[Version difference data]

━━━━━━━━

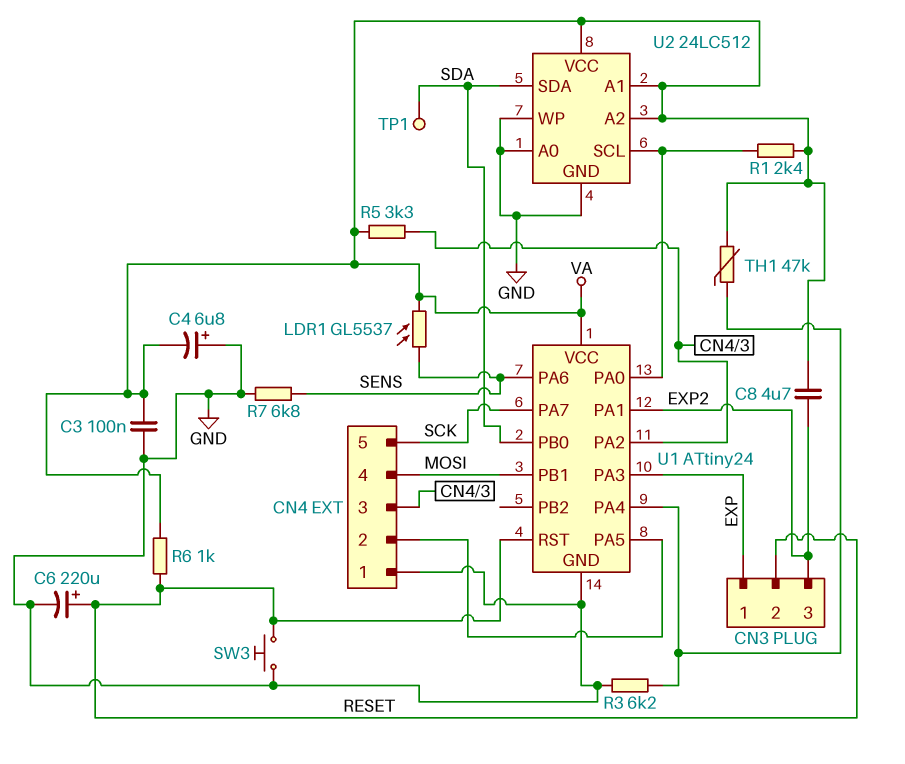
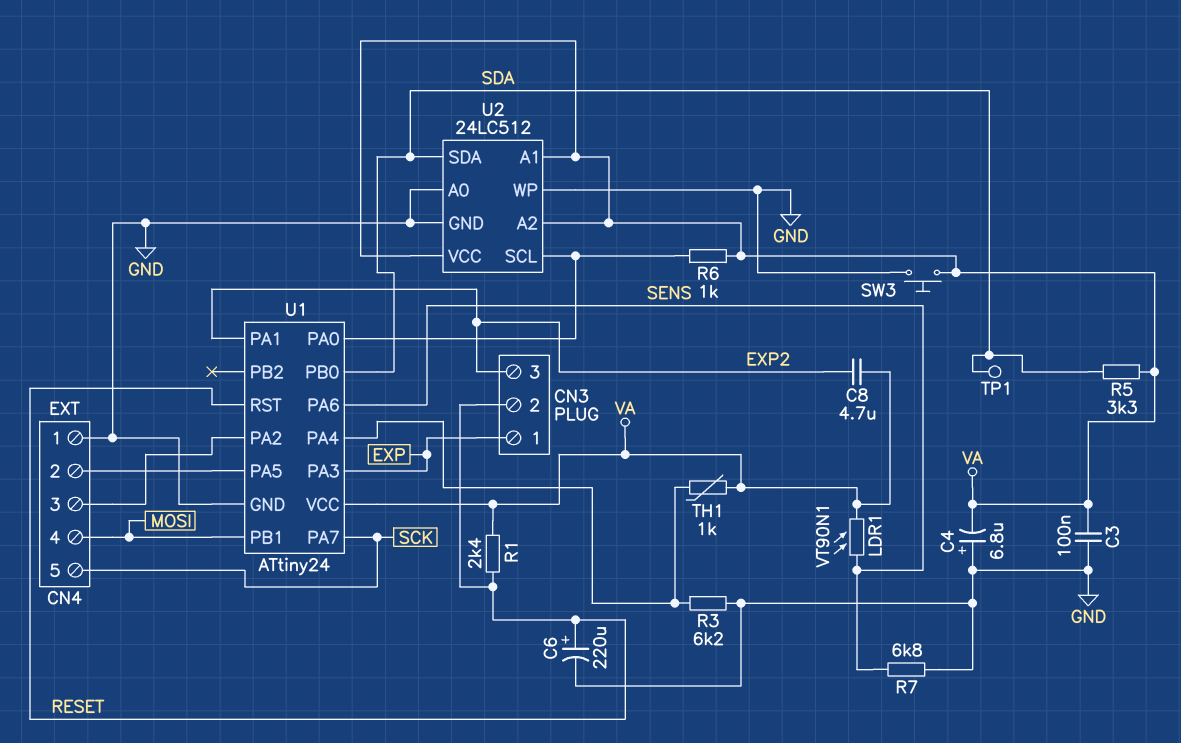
LDR1: GL5537 (SENS, VA) -> VT90N1 (SENS, VA)
R1: 2.4k (U1/PA0, VA) -> 2.4k (RESET, VA)
R5: 3.3k (CN4/3, VA) -> 3.3k (SDA, VA)
R6: 1k (RESET, VA) -> 1k (U1/PA0, VA)
SW3: button (GND, RESET) -> button (GND, VA)
TH1: 47k (U1/PA4, VA) -> 1k (U1/PA4, VA)

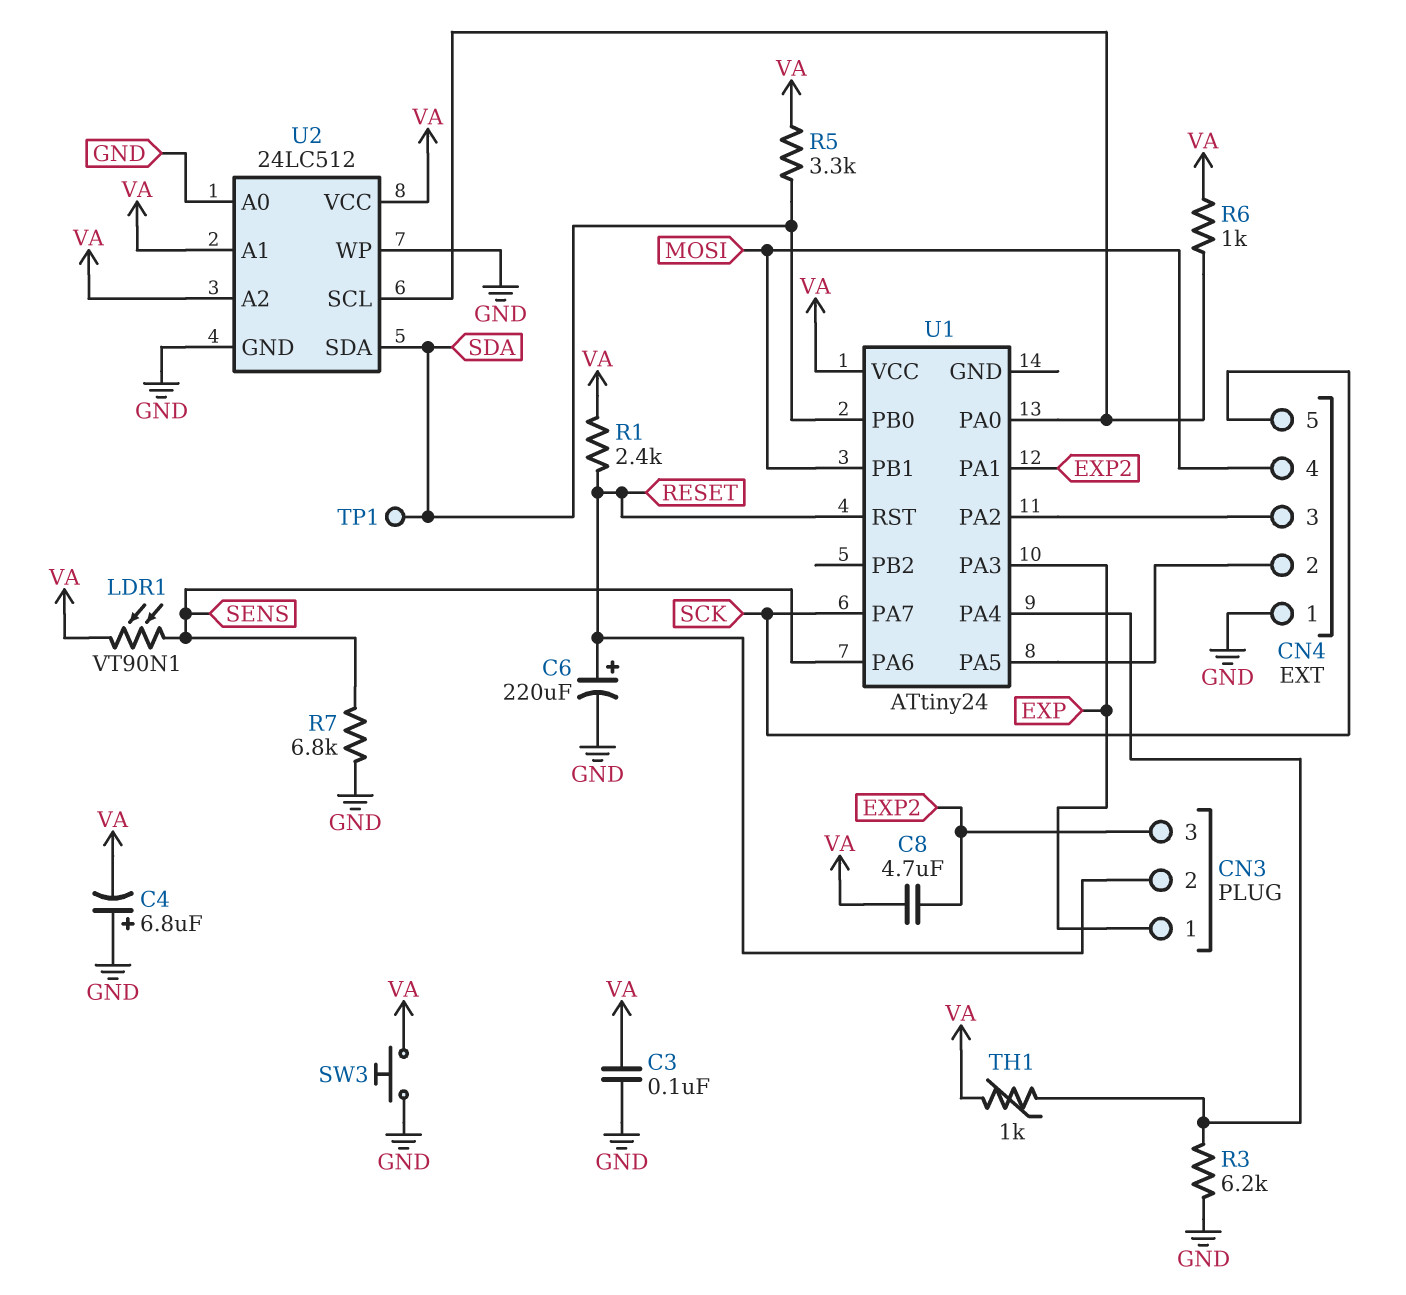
U1 pin GND: GND -> none

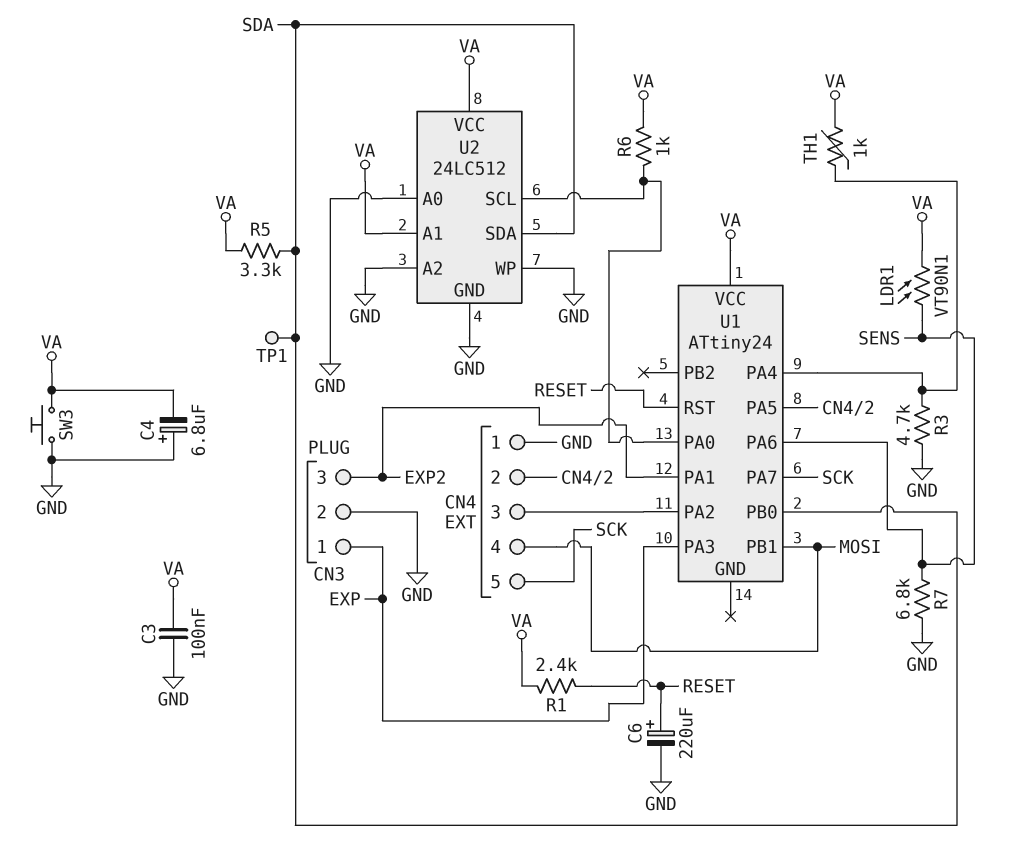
C8: 4.7uF (EXP2, VA) -> none
CN3 pin 2: RESET -> GND
R3: 6.2k (GND, U1/PA4) -> 4.7k (GND, U1/PA4)
U2 pin A2: VA -> GND

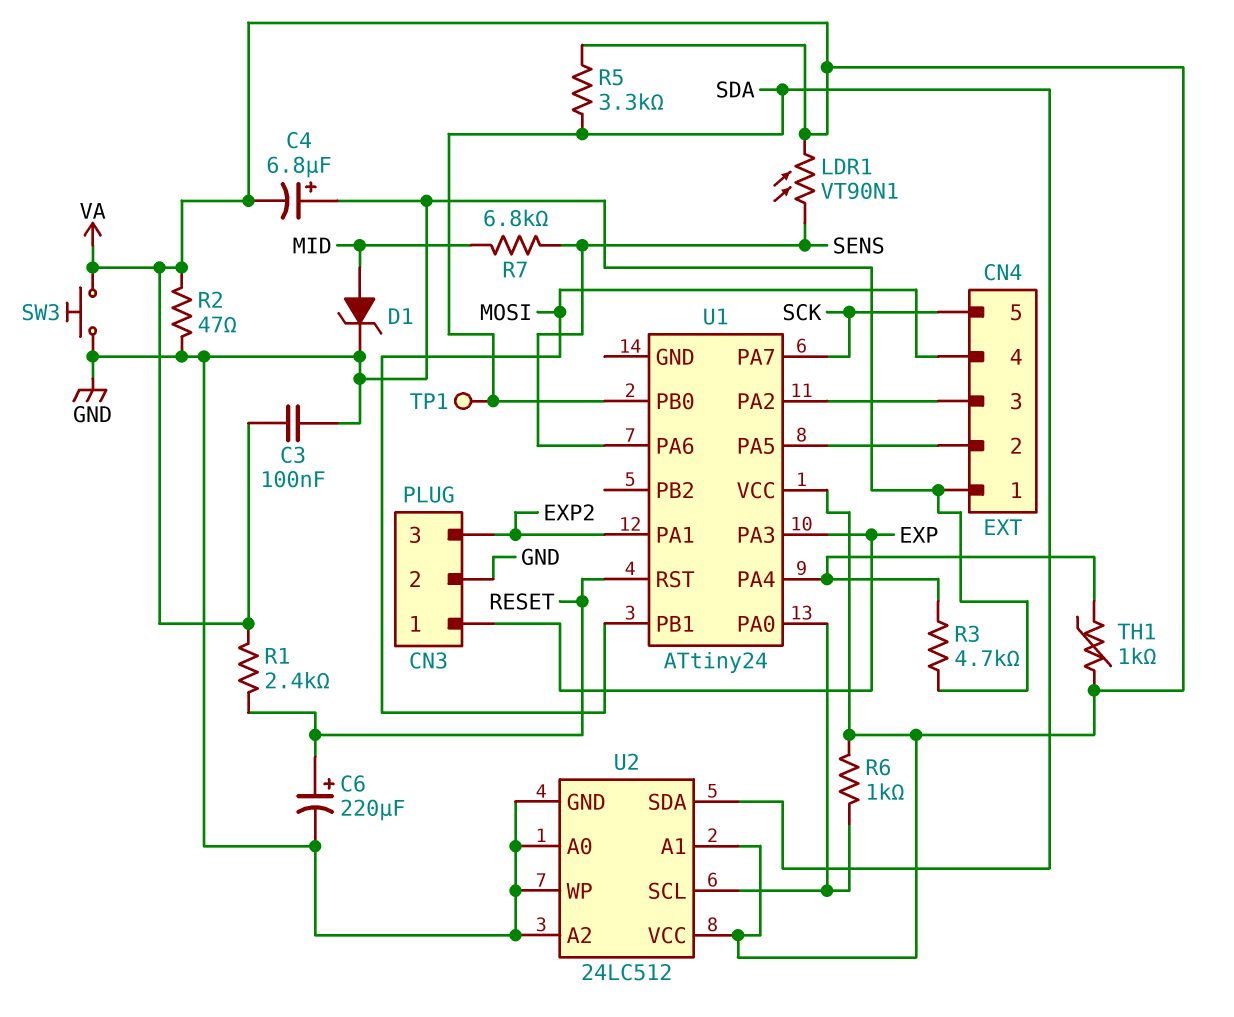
D1: none -> zener (A MID, K GND)
R2: none -> 47 (GND, VA)
R7: 6.8k (GND, SENS) -> 6.8k (MID, SENS)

━━━━━━━━

### [TRY IT]
Reproduce all entries exactly. Pictures do not belong in the copy.

### [EXERCISE ANSWER]
LDR1: GL5537 (SENS, VA) -> VT90N1 (SENS, VA)
R1: 2.4k (U1/PA0, VA) -> 2.4k (RESET, VA)
R5: 3.3k (CN4/3, VA) -> 3.3k (SDA, VA)
R6: 1k (RESET, VA) -> 1k (U1/PA0, VA)
SW3: button (GND, RESET) -> button (GND, VA)
TH1: 47k (U1/PA4, VA) -> 1k (U1/PA4, VA)

U1 pin GND: GND -> none

C8: 4.7uF (EXP2, VA) -> none
CN3 pin 2: RESET -> GND
R3: 6.2k (GND, U1/PA4) -> 4.7k (GND, U1/PA4)
U2 pin A2: VA -> GND

D1: none -> zener (A MID, K GND)
R2: none -> 47 (GND, VA)
R7: 6.8k (GND, SENS) -> 6.8k (MID, SENS)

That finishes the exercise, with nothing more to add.